## YOUR GOAL
The required response is the number of lines in the entries that include the word "ruler", with nothing added.

## Coordinate-based change listings
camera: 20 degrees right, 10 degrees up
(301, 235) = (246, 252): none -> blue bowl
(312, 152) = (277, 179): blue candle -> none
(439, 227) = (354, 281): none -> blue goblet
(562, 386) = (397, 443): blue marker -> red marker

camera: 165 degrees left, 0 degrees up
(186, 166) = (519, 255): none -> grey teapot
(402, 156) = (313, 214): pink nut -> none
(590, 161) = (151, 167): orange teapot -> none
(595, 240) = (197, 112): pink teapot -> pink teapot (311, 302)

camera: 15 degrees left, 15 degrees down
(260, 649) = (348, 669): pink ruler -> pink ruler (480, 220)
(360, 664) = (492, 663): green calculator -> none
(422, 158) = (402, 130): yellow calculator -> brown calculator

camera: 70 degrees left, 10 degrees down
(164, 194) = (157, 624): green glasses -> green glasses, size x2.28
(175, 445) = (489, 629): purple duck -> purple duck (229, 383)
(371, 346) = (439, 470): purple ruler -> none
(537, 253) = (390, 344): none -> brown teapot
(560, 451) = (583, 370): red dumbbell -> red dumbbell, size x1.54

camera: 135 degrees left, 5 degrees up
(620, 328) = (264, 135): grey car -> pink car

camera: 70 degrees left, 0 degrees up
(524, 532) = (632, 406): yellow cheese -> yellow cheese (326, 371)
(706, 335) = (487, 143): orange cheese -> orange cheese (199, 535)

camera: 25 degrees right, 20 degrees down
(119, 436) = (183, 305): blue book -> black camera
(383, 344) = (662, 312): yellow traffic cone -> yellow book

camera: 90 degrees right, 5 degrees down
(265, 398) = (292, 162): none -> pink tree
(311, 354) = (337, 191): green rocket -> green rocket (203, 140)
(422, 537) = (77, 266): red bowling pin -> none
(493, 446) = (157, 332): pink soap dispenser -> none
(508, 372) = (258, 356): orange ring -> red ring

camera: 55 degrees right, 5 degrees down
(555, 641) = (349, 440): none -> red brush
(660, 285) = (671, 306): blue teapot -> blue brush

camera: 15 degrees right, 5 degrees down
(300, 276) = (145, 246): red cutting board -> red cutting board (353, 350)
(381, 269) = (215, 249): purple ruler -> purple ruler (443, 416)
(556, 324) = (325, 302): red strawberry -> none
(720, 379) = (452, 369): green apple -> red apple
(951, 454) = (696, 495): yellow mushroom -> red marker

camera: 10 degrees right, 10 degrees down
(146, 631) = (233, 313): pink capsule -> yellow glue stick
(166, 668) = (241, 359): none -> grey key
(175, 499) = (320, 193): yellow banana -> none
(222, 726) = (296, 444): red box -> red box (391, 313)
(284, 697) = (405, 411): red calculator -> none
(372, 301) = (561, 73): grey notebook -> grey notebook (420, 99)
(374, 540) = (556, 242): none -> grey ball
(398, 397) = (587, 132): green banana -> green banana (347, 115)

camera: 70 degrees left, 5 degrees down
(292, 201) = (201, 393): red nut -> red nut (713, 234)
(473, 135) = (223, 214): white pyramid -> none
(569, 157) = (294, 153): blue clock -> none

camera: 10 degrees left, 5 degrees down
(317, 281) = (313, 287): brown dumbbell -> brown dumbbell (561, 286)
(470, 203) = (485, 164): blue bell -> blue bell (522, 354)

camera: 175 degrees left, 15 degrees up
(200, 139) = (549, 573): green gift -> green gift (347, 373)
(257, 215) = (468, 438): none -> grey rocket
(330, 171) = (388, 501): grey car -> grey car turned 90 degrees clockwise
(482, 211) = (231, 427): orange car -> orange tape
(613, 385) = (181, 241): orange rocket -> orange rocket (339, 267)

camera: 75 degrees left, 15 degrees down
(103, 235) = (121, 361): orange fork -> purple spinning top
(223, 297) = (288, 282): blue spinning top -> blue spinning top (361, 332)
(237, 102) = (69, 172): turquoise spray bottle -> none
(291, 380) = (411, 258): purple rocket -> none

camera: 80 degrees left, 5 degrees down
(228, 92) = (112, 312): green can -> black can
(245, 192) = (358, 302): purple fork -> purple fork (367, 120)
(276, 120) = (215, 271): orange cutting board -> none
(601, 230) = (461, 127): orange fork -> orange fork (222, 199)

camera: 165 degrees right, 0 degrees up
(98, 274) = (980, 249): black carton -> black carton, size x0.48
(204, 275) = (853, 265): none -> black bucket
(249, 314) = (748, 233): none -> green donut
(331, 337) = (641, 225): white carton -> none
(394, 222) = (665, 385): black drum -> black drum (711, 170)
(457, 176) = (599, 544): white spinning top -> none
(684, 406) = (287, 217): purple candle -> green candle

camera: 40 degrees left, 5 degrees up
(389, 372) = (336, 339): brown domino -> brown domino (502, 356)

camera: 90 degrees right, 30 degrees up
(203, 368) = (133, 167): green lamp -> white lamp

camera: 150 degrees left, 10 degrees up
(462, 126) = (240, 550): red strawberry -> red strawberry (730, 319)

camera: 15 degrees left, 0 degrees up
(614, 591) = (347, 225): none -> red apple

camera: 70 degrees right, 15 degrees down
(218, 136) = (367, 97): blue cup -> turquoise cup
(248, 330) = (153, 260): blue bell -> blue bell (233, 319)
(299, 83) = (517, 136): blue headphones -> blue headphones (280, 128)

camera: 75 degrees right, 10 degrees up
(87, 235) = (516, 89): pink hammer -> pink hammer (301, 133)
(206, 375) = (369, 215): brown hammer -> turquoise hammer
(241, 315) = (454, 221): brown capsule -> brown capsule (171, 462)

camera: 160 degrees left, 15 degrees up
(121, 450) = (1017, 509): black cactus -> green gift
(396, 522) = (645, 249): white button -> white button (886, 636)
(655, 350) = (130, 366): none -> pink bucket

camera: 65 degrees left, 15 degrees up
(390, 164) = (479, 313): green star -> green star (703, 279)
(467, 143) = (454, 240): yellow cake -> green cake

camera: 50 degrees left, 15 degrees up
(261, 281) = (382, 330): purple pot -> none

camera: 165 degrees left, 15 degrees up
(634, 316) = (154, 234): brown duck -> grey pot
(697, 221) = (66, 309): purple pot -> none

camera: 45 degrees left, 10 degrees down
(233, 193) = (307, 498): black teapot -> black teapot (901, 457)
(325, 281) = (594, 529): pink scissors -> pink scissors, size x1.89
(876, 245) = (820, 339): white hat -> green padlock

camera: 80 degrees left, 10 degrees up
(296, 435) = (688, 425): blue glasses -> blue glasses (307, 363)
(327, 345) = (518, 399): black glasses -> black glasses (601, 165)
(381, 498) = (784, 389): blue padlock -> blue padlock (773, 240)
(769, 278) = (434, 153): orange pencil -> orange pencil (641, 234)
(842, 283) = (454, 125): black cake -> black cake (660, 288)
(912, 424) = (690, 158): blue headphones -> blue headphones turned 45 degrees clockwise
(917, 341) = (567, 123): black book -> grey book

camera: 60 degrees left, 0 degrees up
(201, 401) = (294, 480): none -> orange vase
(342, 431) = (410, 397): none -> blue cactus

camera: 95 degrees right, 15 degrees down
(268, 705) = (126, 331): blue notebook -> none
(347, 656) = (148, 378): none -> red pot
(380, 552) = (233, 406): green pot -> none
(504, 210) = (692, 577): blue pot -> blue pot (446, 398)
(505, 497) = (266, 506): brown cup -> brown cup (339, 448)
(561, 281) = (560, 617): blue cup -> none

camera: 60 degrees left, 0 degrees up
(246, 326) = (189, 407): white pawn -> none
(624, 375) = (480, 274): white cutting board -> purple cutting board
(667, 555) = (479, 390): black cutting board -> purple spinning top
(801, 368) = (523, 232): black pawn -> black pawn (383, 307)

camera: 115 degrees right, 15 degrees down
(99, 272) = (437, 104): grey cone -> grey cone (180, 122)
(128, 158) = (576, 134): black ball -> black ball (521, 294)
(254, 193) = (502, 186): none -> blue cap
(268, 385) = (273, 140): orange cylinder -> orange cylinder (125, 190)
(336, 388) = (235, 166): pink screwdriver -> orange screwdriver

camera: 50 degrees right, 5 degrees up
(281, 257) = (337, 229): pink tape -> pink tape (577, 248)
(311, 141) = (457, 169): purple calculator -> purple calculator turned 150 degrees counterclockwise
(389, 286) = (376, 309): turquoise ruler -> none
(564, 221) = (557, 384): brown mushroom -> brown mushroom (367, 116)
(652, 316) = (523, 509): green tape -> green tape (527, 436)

## FINAL ANSWER
4